[Data extracted from a collection]
-*-*-

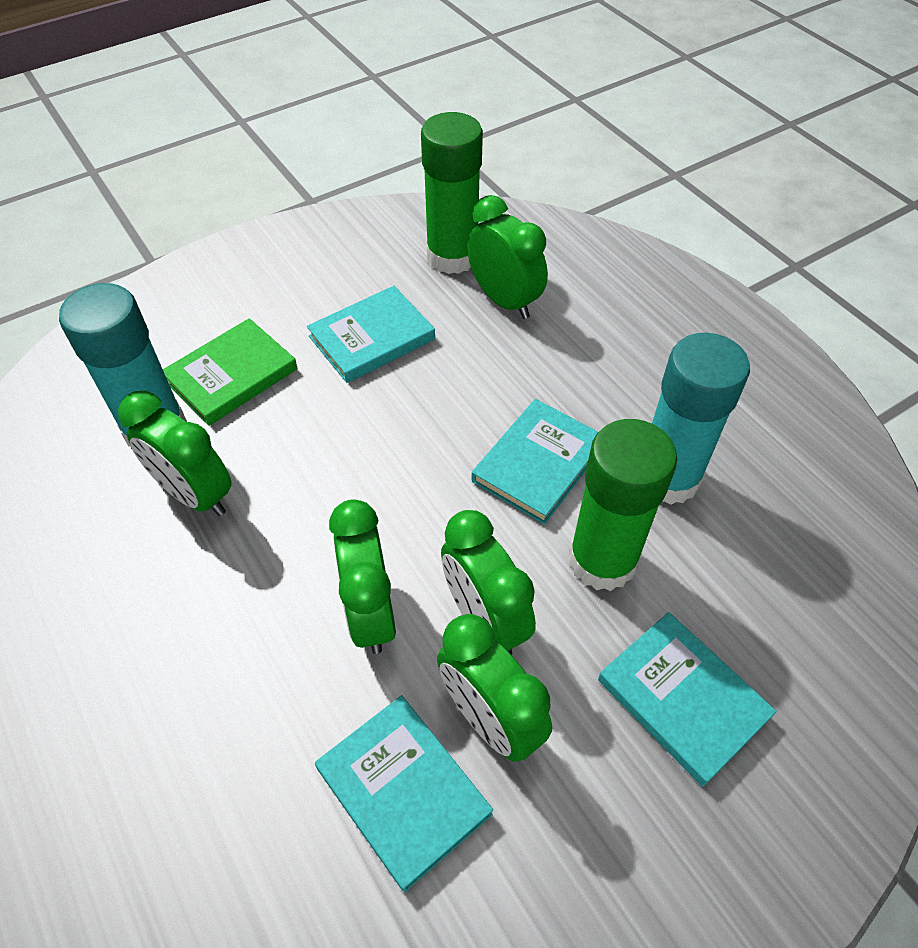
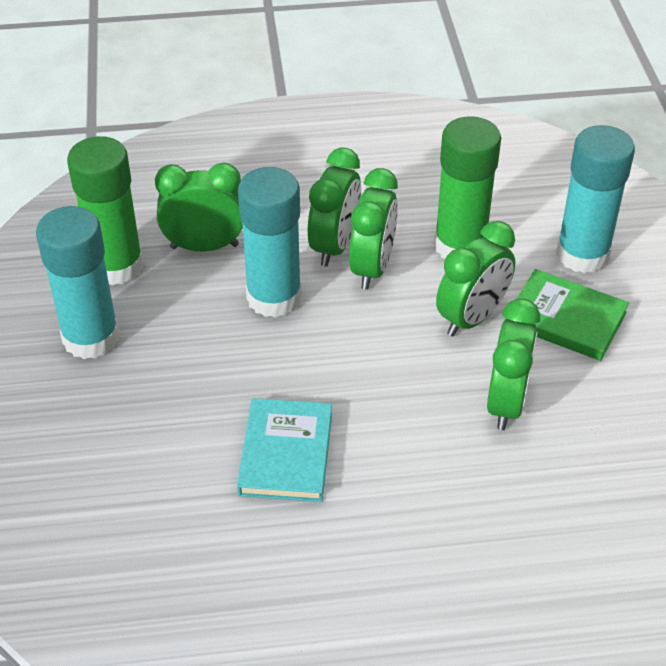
turquoise book: 4 -> 1
turquoise glue stick: 2 -> 3

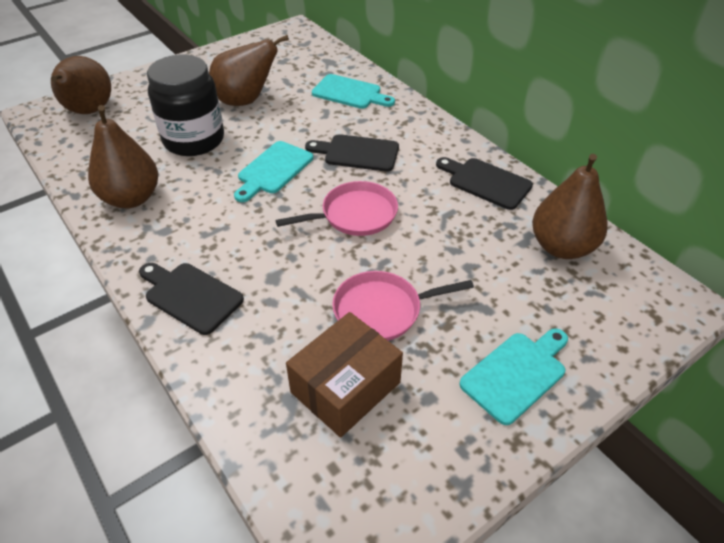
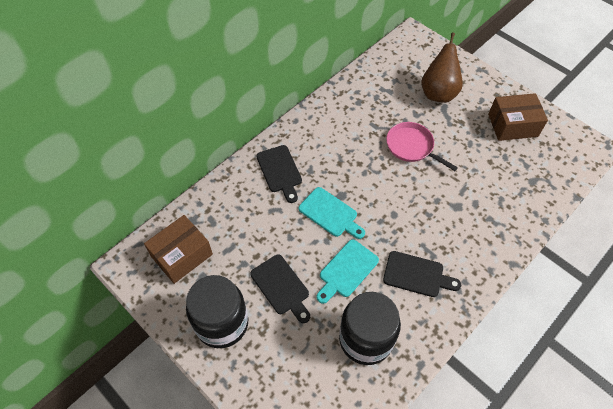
black jar: 1 -> 2
brown box: 1 -> 2
brown pear: 4 -> 1
pink pan: 2 -> 1
turquoise cutting board: 3 -> 2

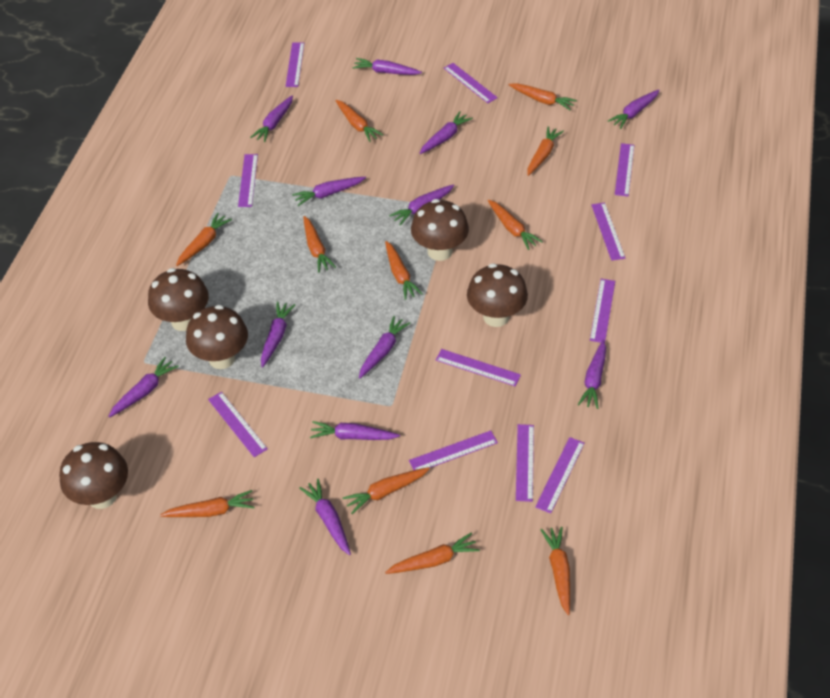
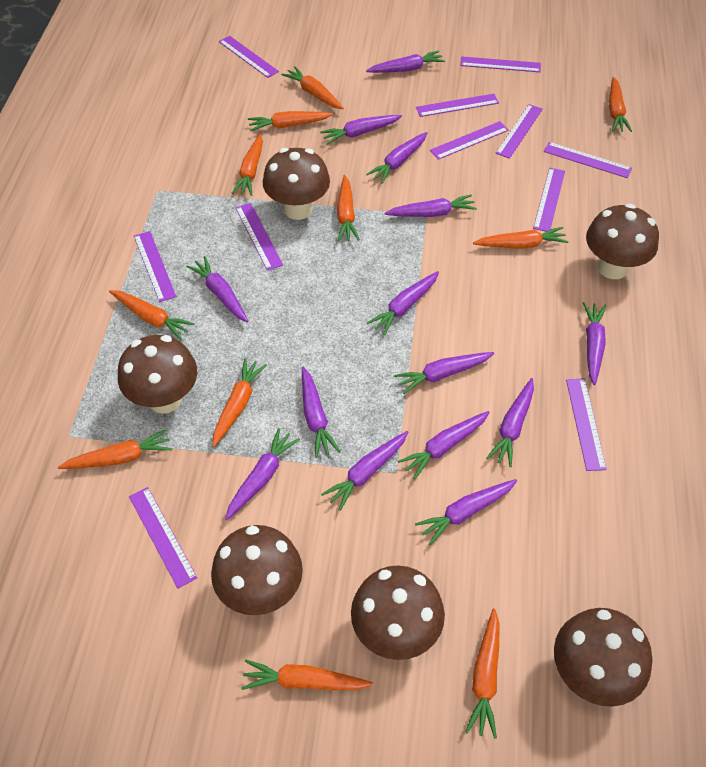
brown mushroom: 5 -> 6
purple carrot: 12 -> 14

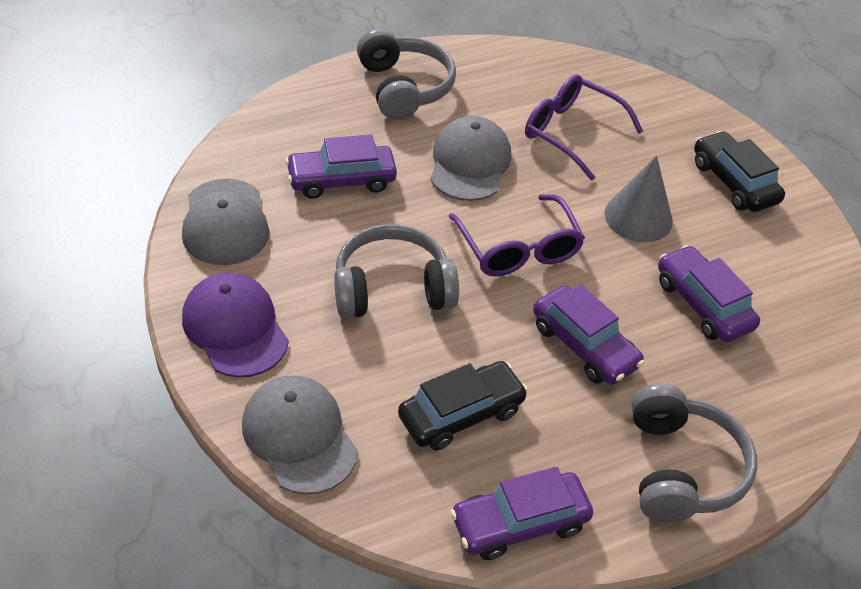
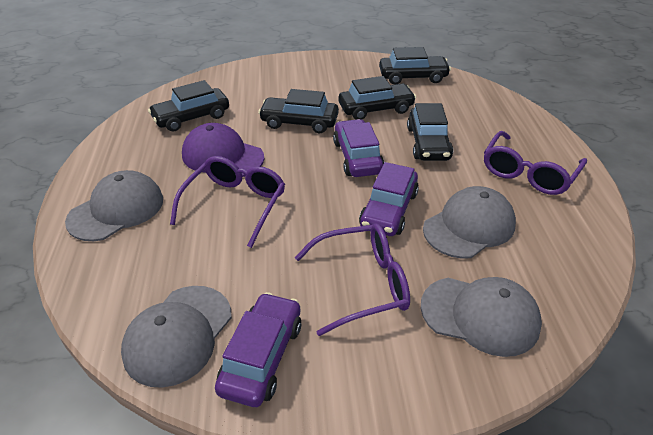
black car: 2 -> 5
grey cap: 3 -> 4
grey cone: 1 -> 0
grey headphones: 3 -> 0
purple car: 4 -> 3
purple glasses: 2 -> 3

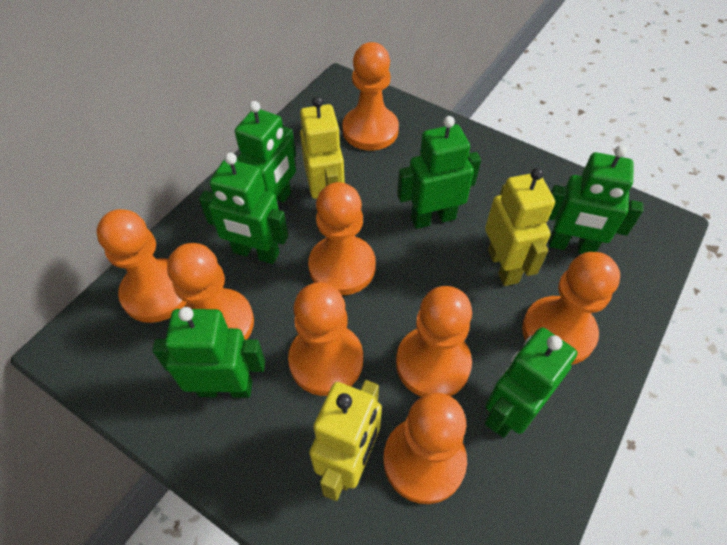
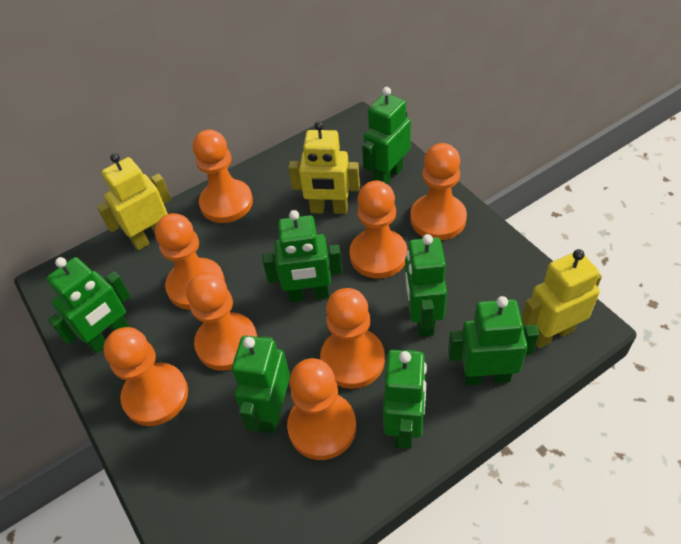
green robot: 6 -> 7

-*-*-

» YOUR OBJECTIVE: A word-for-word copy of the records is needed, with no pictures carried over.

» EXERCISE RESULT:
turquoise book: 4 -> 1
turquoise glue stick: 2 -> 3

black jar: 1 -> 2
brown box: 1 -> 2
brown pear: 4 -> 1
pink pan: 2 -> 1
turquoise cutting board: 3 -> 2

brown mushroom: 5 -> 6
purple carrot: 12 -> 14

black car: 2 -> 5
grey cap: 3 -> 4
grey cone: 1 -> 0
grey headphones: 3 -> 0
purple car: 4 -> 3
purple glasses: 2 -> 3

green robot: 6 -> 7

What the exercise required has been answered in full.